* [AVAILABLE DATA]:

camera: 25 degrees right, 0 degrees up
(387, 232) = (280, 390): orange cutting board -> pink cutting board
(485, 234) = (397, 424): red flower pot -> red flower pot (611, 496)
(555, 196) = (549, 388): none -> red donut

* [ABOUT THIS TASK]:
Can you reproduce all the material exactly?

* [YOUR RESPONSE]:
camera: 25 degrees right, 0 degrees up
(387, 232) = (280, 390): orange cutting board -> pink cutting board
(485, 234) = (397, 424): red flower pot -> red flower pot (611, 496)
(555, 196) = (549, 388): none -> red donut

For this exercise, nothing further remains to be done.